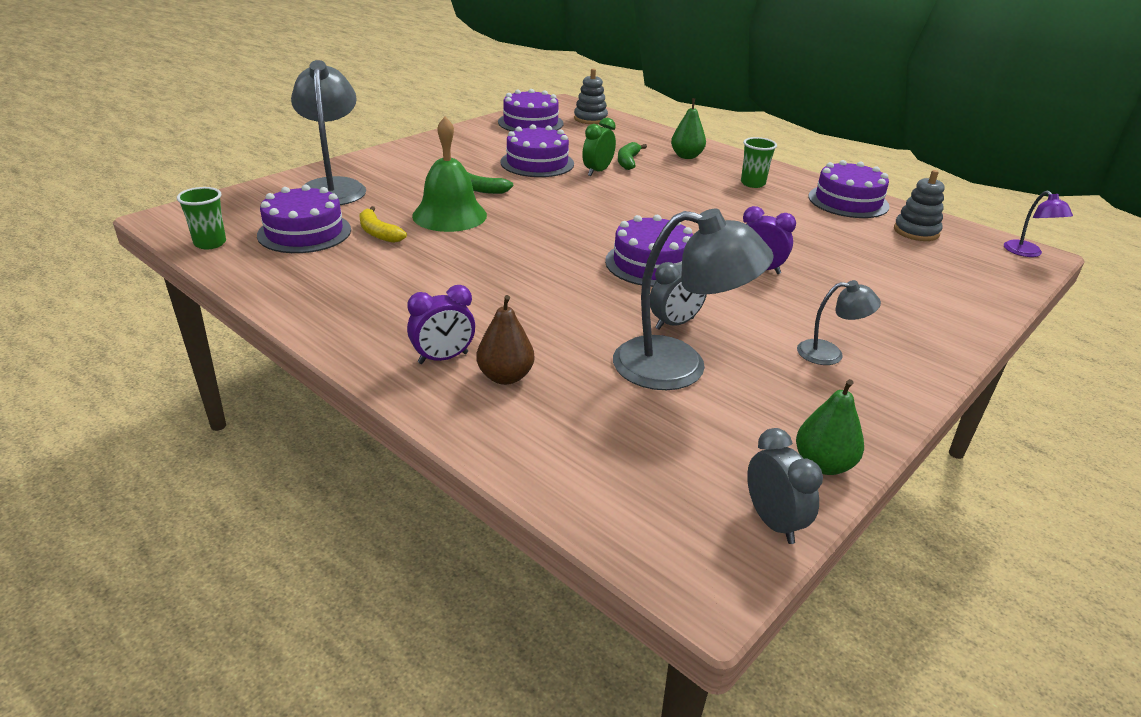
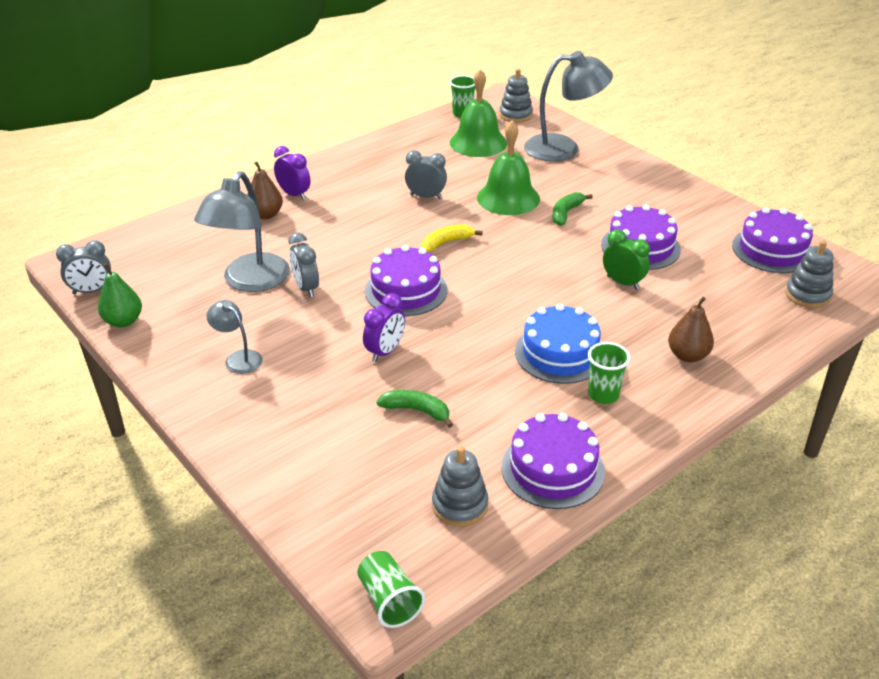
camera: 100 degrees right, 5 degrees up
purple cake [257,184,351,253] -> green bell [450,69,507,157]
yellow banana [360,206,407,243] -> yellow banana moved to [422,224,483,252]
purple clock [407,285,475,364] -> purple clock turned 150 degrees clockwise [274,146,311,200]
green banana [618,142,647,170] -> green banana moved to [376,390,453,428]
green pear [671,98,706,159] -> brown pear [668,297,714,362]
grey lamp [797,280,881,365] -> grey lamp turned 120 degrees clockwise [206,300,263,374]
purple lamp [1004,191,1073,257] -> green cup [357,551,425,628]
none -> grey clock [405,150,447,199]
none -> grey stacking toy [499,69,533,123]
none -> blue cake [515,304,601,384]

━━━━━━━━━━━━━━━━

Task to carry out: Your output should be the full set of entries above, restated word for word and free of pictures.

Worked solution:
camera: 100 degrees right, 5 degrees up
purple cake [257,184,351,253] -> green bell [450,69,507,157]
yellow banana [360,206,407,243] -> yellow banana moved to [422,224,483,252]
purple clock [407,285,475,364] -> purple clock turned 150 degrees clockwise [274,146,311,200]
green banana [618,142,647,170] -> green banana moved to [376,390,453,428]
green pear [671,98,706,159] -> brown pear [668,297,714,362]
grey lamp [797,280,881,365] -> grey lamp turned 120 degrees clockwise [206,300,263,374]
purple lamp [1004,191,1073,257] -> green cup [357,551,425,628]
none -> grey clock [405,150,447,199]
none -> grey stacking toy [499,69,533,123]
none -> blue cake [515,304,601,384]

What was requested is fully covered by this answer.